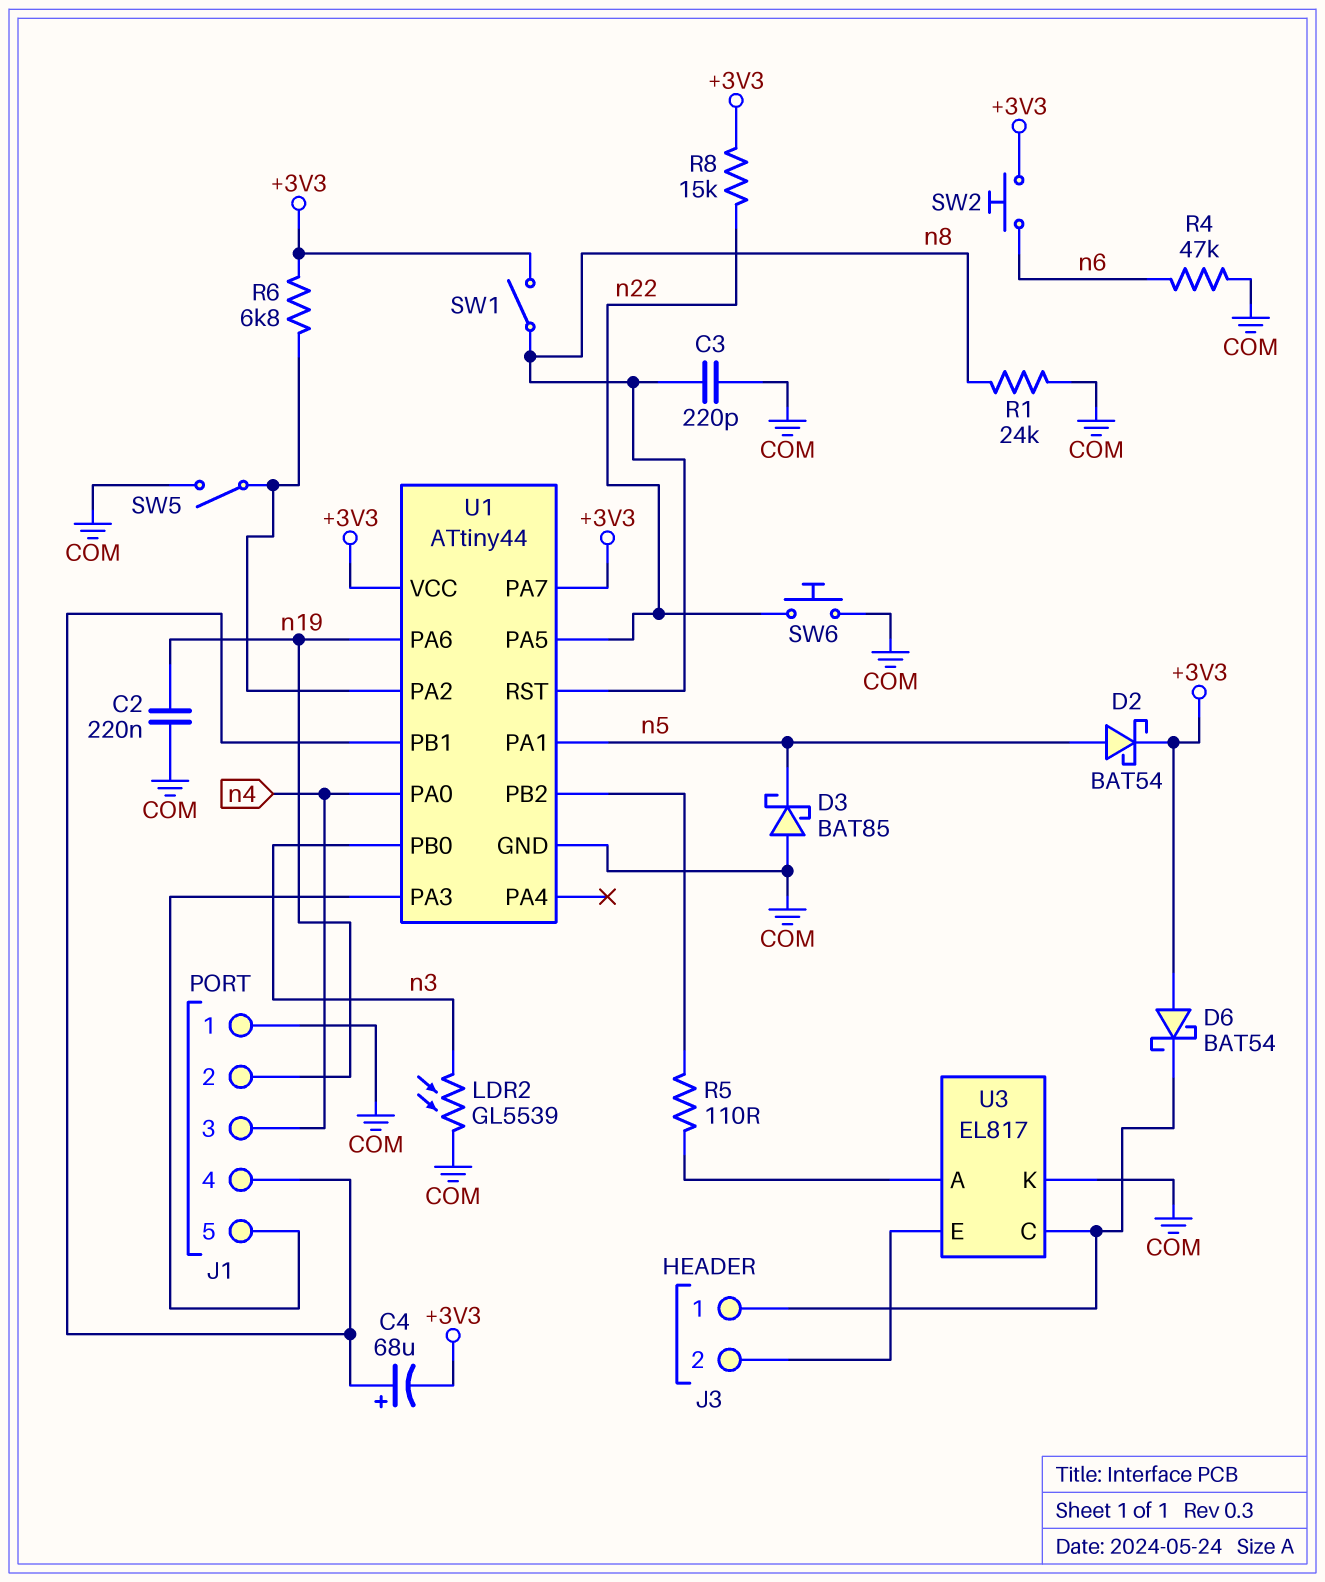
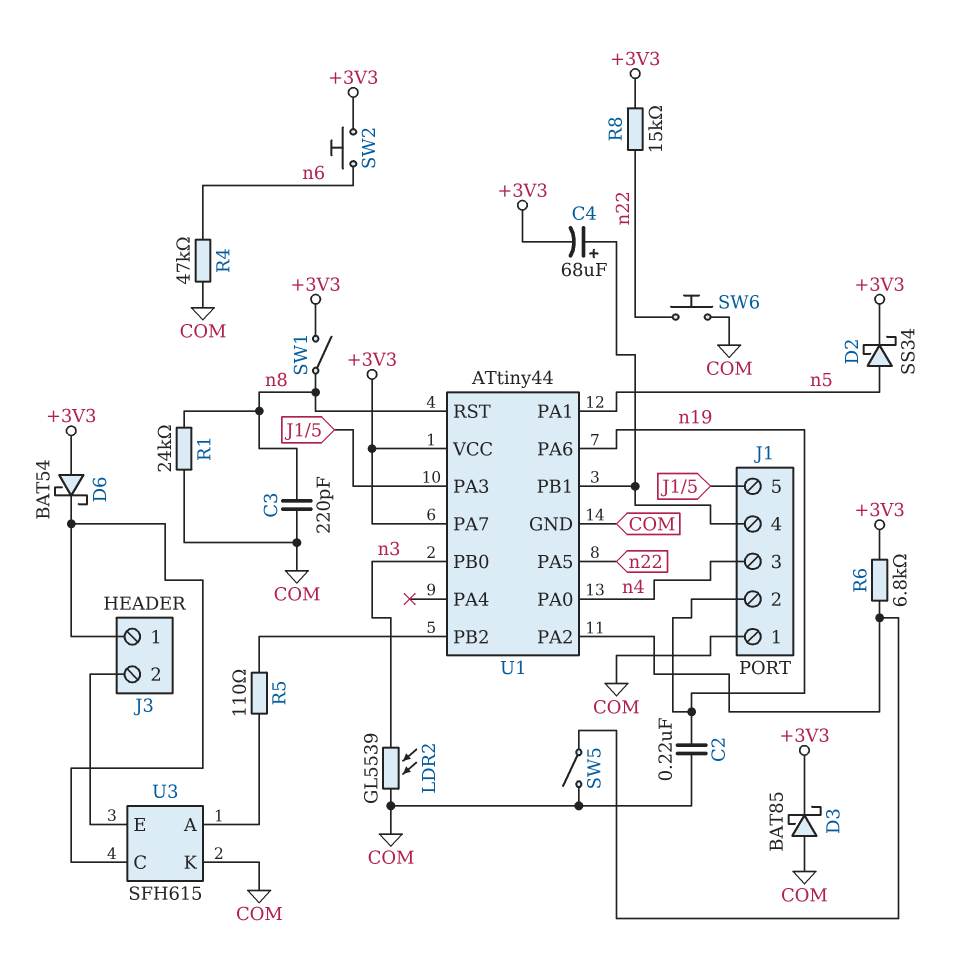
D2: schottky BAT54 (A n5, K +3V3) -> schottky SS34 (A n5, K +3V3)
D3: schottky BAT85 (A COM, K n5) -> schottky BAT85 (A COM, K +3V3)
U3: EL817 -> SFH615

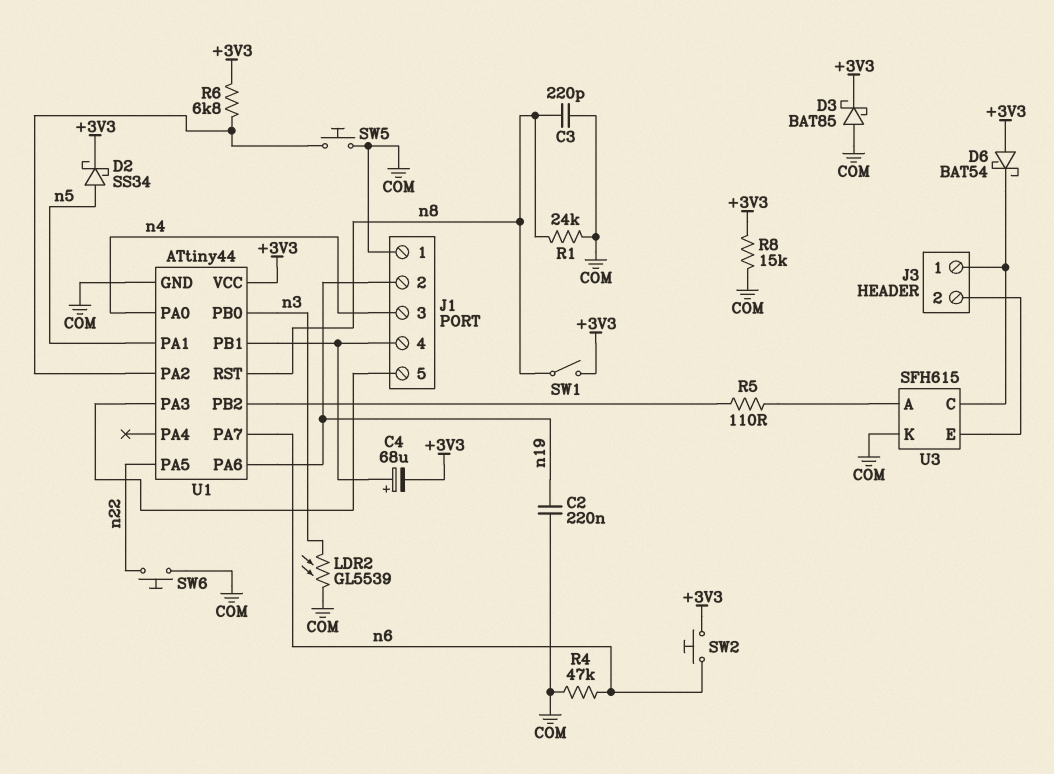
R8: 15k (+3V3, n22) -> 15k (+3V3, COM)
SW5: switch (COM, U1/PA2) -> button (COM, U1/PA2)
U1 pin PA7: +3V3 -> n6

____

Select from the material above each line in which the string "schottky" appears, and list those lines.

# SOLUTION TO THIS TASK
D2: schottky BAT54 (A n5, K +3V3) -> schottky SS34 (A n5, K +3V3)
D3: schottky BAT85 (A COM, K n5) -> schottky BAT85 (A COM, K +3V3)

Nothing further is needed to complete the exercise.